• **Records provided**
________________________________________

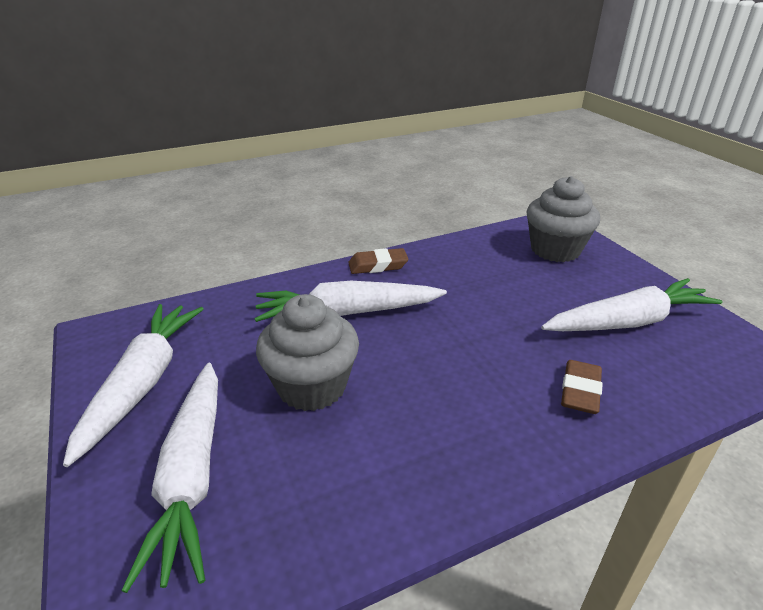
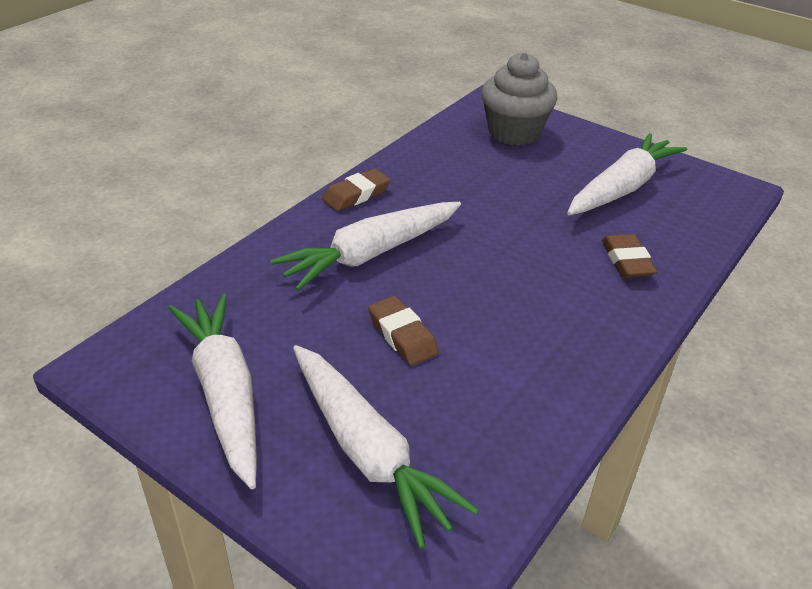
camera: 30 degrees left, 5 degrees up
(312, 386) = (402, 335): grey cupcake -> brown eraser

________________________________________

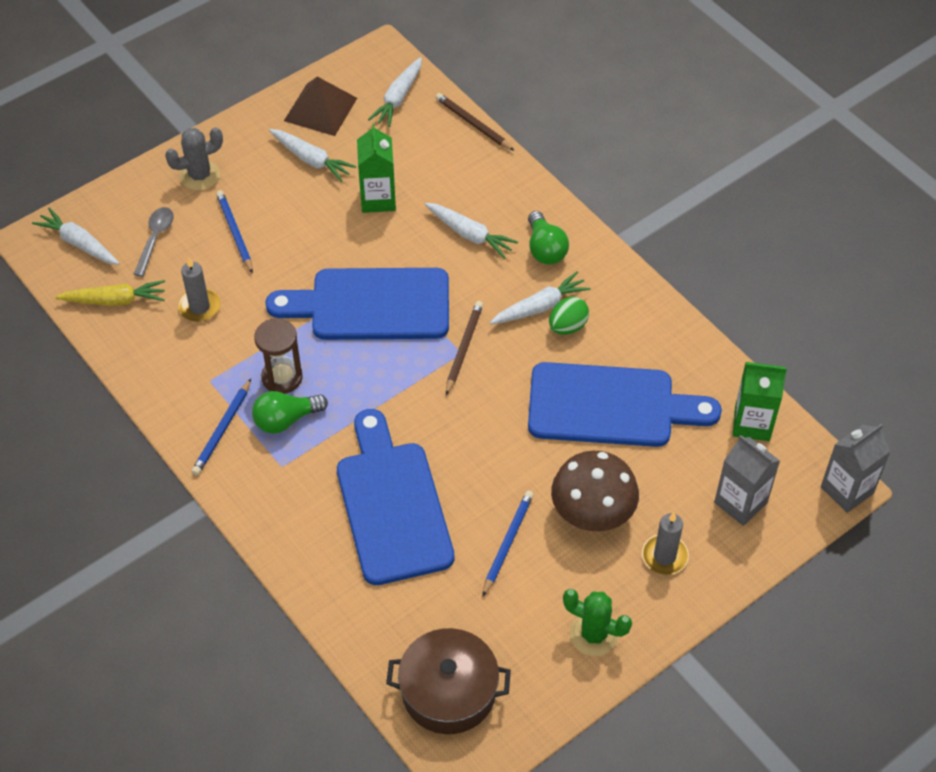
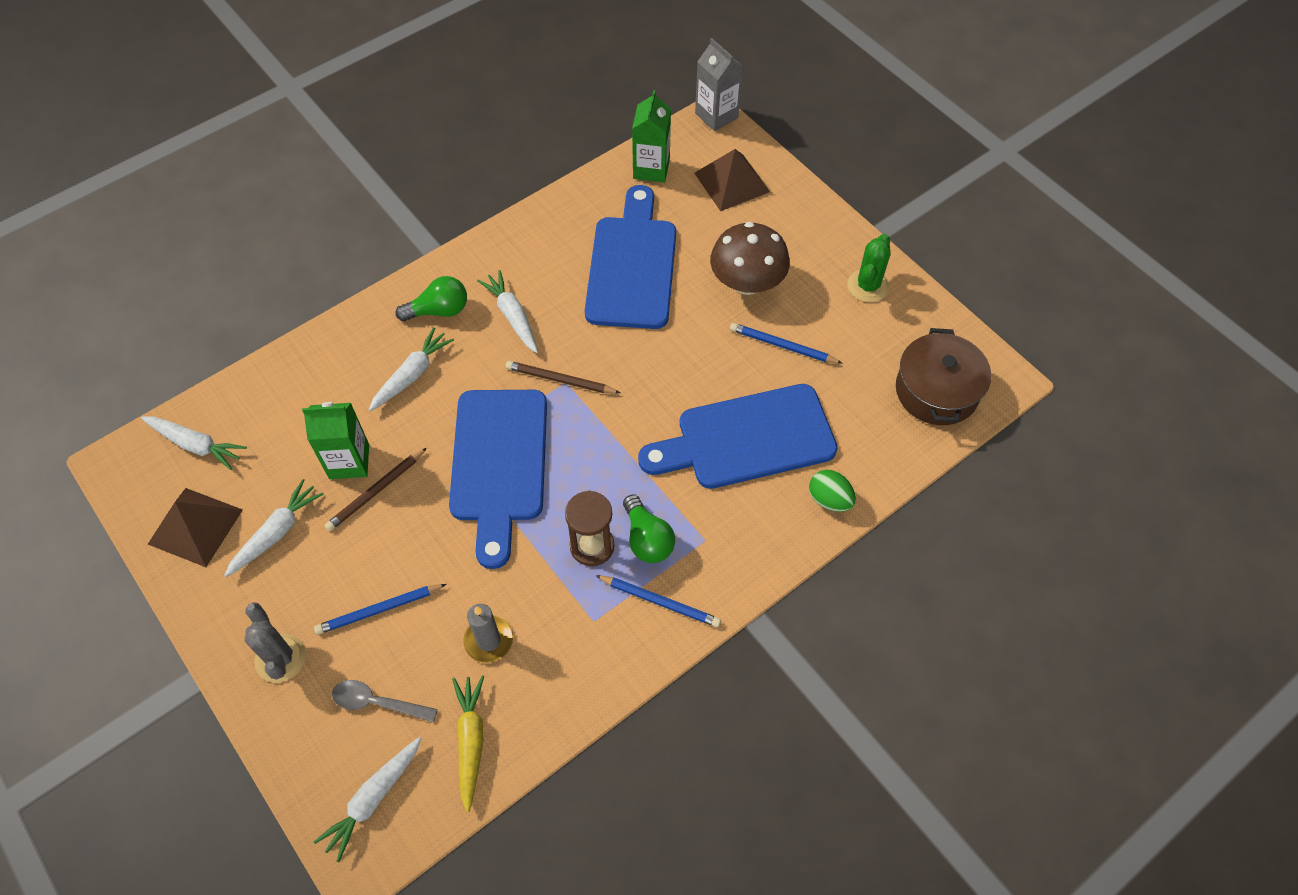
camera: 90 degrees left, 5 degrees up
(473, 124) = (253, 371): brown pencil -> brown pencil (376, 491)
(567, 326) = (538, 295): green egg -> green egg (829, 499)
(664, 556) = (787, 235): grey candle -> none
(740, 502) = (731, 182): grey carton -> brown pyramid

________________________________________

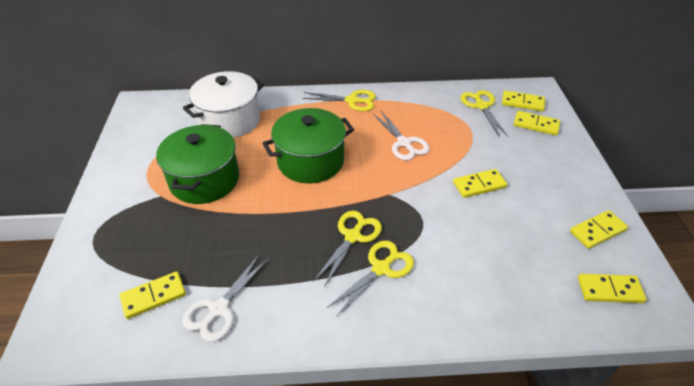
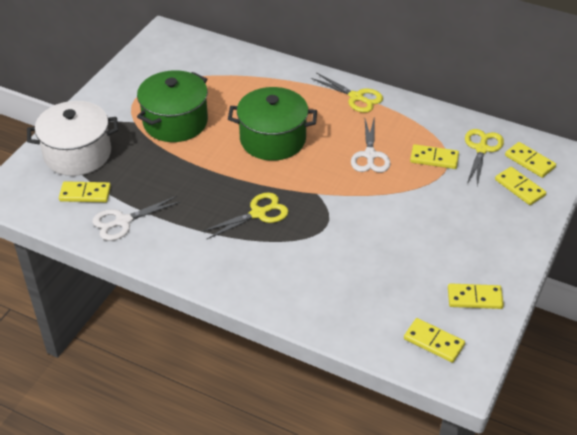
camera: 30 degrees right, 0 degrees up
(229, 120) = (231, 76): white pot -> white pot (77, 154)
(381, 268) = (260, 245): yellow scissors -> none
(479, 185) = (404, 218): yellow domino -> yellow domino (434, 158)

________________________________________

• **Task description**
In the records above, find every line containing the word "grey" and show it.

• **Task answer**
(312, 386) = (402, 335): grey cupcake -> brown eraser
(664, 556) = (787, 235): grey candle -> none
(740, 502) = (731, 182): grey carton -> brown pyramid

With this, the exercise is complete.